# [WHAT THE TASK ASKS]
Leave every picture out, and write out the remaining entries exactly.

# [DATA RECORDS]
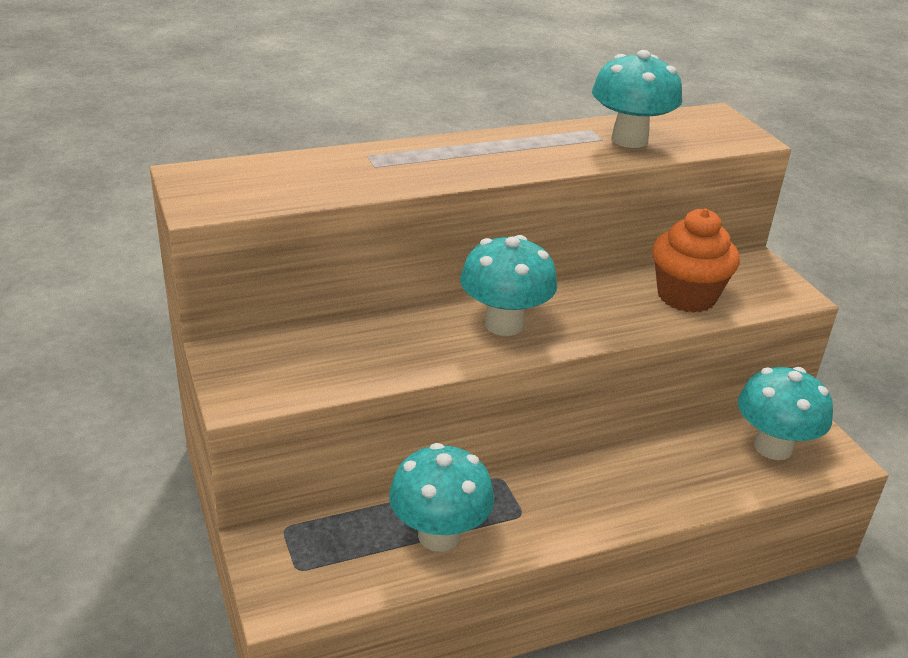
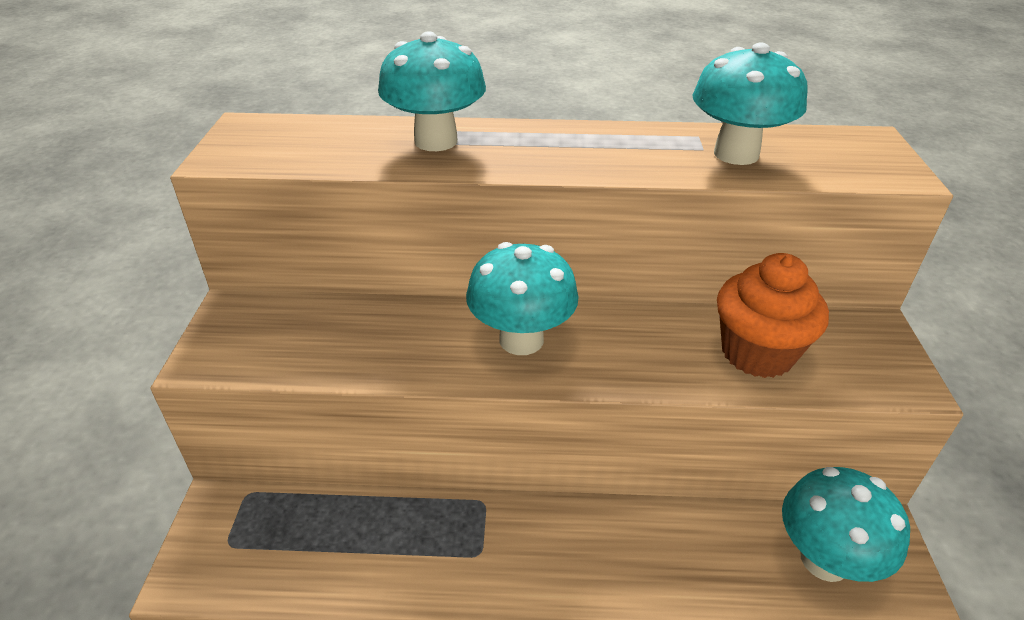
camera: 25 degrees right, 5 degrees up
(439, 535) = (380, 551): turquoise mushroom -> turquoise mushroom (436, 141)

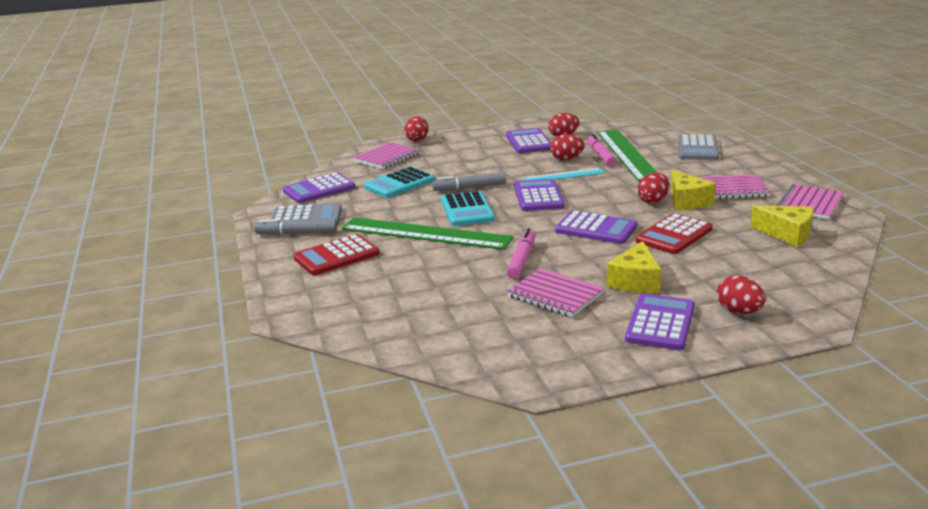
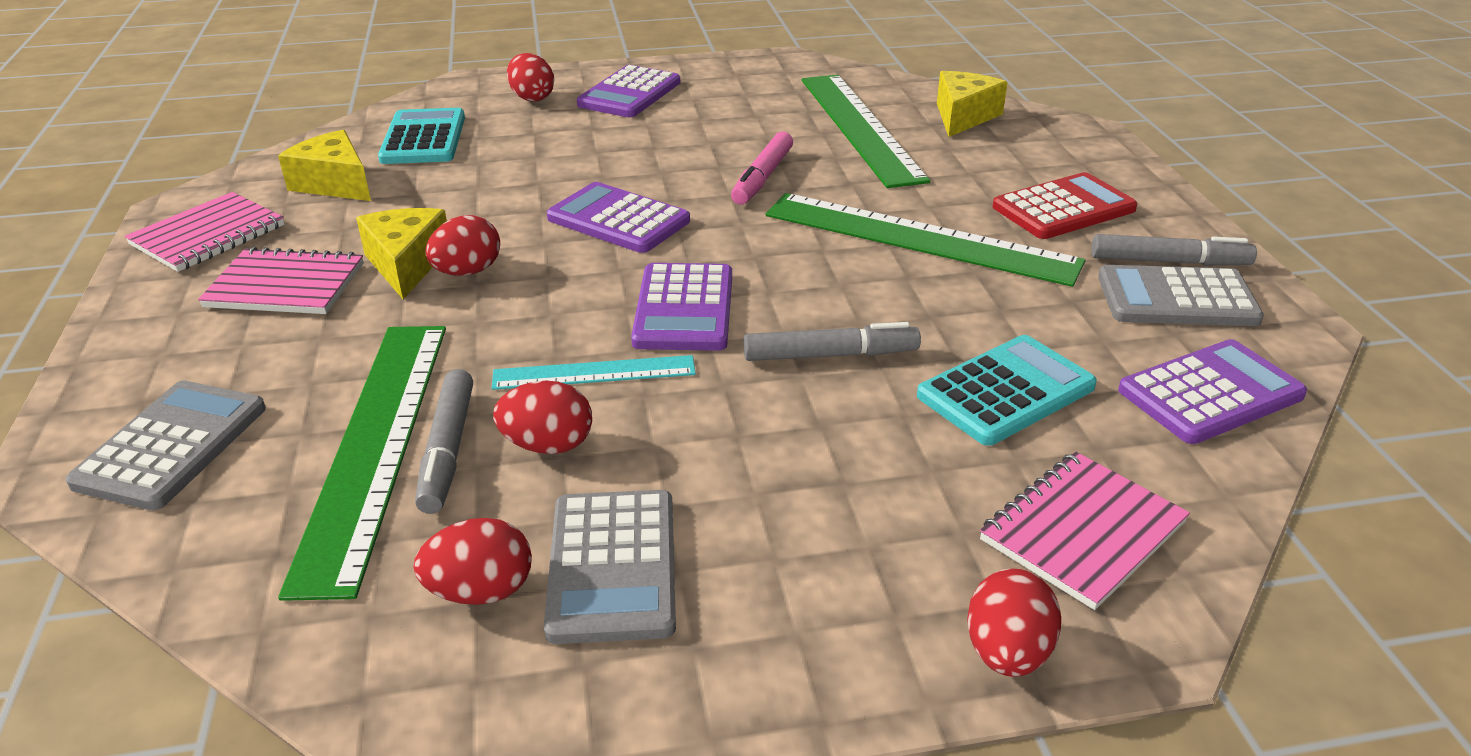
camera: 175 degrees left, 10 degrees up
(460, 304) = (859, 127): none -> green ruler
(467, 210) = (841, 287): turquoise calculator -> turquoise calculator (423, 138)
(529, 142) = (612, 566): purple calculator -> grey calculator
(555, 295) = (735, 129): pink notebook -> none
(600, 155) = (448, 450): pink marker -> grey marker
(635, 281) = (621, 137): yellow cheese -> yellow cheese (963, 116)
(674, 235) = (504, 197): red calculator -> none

# [ANSWER AREA]
camera: 25 degrees right, 5 degrees up
(439, 535) = (380, 551): turquoise mushroom -> turquoise mushroom (436, 141)

camera: 175 degrees left, 10 degrees up
(460, 304) = (859, 127): none -> green ruler
(467, 210) = (841, 287): turquoise calculator -> turquoise calculator (423, 138)
(529, 142) = (612, 566): purple calculator -> grey calculator
(555, 295) = (735, 129): pink notebook -> none
(600, 155) = (448, 450): pink marker -> grey marker
(635, 281) = (621, 137): yellow cheese -> yellow cheese (963, 116)
(674, 235) = (504, 197): red calculator -> none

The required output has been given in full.